EXERCISE INSTRUCTIONS> Every line from the first one in the listing down to the line with "nothing => feutre [noir] <790,466>" should be restated word for word.

SOURCE RECORDS>
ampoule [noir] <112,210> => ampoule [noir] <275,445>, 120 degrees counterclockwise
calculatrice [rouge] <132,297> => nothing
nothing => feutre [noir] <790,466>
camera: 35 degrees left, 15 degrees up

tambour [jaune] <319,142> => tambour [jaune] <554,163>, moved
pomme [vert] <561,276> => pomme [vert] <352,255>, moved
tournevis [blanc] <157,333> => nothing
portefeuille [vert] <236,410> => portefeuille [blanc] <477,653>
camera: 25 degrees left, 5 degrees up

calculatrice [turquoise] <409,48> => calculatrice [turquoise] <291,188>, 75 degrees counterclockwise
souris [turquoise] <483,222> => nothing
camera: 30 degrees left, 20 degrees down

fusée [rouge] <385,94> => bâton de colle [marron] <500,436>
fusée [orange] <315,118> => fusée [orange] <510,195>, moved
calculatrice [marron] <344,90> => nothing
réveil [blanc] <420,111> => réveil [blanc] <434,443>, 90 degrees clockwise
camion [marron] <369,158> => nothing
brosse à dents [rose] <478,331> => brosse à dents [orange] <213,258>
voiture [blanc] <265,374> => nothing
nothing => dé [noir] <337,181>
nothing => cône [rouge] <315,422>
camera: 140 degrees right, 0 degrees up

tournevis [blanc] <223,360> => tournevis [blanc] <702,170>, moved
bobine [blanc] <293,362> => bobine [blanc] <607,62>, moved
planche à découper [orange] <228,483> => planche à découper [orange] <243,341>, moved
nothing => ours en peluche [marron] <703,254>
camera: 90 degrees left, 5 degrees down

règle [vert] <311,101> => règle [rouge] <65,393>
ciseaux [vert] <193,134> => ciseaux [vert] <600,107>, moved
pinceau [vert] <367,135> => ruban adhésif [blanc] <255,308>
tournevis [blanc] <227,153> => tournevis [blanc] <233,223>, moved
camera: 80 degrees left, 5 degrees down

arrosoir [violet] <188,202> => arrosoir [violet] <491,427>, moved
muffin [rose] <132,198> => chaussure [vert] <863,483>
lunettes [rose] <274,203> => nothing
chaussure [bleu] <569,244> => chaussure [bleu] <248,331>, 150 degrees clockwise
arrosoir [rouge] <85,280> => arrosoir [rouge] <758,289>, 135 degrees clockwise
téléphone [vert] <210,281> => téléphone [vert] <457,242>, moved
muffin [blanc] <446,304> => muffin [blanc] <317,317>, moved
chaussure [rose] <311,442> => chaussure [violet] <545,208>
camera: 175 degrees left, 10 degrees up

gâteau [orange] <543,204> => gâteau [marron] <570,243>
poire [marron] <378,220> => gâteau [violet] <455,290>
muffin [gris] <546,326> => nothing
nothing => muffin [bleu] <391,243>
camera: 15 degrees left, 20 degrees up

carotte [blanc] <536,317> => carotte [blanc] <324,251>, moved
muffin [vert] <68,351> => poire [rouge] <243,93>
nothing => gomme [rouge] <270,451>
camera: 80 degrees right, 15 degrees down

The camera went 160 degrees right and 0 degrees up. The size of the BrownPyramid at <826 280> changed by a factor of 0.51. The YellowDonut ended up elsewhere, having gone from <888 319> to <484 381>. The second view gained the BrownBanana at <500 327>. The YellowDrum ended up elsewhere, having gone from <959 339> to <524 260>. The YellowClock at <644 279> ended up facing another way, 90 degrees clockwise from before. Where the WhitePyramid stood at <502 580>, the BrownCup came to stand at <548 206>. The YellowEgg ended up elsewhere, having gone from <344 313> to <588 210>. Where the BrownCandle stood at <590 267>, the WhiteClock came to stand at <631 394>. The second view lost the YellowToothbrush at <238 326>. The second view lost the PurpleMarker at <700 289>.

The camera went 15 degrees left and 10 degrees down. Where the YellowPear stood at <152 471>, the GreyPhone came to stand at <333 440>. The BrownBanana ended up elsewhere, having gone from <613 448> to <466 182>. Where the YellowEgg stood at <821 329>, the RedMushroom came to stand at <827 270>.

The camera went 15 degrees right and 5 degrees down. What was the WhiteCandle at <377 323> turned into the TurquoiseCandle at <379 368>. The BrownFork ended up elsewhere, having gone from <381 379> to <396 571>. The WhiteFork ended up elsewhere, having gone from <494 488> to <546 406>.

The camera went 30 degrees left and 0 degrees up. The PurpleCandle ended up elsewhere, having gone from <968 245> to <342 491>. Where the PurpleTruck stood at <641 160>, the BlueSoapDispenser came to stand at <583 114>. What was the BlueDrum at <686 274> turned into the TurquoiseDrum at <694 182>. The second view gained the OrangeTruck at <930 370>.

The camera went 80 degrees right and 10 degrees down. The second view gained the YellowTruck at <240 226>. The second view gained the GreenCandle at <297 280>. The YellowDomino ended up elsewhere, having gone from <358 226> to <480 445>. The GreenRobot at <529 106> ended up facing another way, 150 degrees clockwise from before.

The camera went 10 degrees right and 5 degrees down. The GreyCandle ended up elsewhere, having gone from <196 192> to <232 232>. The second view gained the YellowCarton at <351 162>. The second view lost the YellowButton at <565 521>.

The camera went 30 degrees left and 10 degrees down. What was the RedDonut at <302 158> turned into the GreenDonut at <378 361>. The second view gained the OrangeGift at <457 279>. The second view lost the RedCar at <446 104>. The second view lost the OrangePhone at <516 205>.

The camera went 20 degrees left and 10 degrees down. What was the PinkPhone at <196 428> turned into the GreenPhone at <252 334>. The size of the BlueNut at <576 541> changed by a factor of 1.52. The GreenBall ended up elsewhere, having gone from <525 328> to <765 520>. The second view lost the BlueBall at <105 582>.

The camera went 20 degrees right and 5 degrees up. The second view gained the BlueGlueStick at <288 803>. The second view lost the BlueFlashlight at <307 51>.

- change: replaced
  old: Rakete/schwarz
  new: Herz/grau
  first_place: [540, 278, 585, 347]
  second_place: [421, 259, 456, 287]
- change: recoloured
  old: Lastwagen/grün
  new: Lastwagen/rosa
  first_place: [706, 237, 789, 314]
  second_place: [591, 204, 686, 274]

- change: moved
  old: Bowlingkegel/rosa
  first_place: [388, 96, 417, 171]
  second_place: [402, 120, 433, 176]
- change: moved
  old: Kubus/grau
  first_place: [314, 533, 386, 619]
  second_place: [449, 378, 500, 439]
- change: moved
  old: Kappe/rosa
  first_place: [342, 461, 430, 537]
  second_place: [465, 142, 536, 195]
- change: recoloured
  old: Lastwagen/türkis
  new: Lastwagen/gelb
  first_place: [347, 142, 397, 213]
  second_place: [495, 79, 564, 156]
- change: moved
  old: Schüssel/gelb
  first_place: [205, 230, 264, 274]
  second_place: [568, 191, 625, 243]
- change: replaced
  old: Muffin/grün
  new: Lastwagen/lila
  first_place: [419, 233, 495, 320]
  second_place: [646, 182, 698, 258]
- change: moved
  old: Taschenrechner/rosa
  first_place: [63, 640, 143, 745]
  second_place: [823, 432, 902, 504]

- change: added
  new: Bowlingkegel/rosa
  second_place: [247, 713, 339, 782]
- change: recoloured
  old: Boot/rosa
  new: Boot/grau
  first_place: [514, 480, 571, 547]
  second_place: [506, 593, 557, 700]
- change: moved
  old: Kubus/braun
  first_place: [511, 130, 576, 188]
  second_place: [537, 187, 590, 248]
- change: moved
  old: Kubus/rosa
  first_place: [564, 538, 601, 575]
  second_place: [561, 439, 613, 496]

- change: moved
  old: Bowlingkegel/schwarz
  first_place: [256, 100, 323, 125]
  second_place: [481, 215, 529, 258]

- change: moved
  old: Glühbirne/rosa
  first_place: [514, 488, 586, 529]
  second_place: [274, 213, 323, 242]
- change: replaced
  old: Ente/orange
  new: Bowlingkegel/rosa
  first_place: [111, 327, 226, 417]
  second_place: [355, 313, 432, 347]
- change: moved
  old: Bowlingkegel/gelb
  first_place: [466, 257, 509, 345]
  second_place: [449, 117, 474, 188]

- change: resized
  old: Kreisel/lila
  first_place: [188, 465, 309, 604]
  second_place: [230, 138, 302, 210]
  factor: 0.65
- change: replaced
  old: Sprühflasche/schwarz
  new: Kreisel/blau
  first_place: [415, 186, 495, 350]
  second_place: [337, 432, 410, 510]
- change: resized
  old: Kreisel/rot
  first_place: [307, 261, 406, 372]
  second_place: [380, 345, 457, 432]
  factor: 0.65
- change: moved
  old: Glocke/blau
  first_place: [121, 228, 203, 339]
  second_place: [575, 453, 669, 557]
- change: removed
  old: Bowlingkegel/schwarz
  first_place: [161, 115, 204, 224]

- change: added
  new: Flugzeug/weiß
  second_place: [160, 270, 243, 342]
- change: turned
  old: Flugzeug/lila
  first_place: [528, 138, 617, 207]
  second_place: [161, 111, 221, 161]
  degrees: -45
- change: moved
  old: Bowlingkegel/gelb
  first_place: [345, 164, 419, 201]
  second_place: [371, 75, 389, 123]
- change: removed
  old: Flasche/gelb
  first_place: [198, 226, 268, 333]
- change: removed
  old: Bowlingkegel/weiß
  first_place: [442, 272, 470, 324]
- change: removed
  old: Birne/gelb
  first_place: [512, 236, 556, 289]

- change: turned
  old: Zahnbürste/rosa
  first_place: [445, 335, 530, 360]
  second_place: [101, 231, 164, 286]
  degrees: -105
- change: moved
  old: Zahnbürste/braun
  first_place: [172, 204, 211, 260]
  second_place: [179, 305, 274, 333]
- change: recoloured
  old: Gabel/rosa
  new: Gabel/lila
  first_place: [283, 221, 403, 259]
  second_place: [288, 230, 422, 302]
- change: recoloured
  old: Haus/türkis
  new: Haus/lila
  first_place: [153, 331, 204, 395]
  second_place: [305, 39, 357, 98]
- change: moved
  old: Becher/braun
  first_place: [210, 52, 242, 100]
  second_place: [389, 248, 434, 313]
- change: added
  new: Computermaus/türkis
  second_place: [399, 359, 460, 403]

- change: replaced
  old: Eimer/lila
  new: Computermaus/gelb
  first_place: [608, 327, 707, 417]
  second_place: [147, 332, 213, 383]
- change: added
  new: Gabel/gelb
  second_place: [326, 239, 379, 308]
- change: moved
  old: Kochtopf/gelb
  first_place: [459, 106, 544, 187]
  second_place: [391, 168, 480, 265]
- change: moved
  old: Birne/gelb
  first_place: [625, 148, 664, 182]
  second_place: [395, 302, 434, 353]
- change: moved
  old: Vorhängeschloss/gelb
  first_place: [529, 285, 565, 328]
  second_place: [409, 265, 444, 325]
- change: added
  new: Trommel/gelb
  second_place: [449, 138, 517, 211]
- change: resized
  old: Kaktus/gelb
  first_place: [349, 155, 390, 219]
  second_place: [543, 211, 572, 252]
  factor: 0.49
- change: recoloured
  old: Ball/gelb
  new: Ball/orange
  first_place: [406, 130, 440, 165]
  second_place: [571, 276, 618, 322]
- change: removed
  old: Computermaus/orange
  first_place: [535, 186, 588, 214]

YOUR SOLUTION>
ampoule [noir] <112,210> => ampoule [noir] <275,445>, 120 degrees counterclockwise
calculatrice [rouge] <132,297> => nothing
nothing => feutre [noir] <790,466>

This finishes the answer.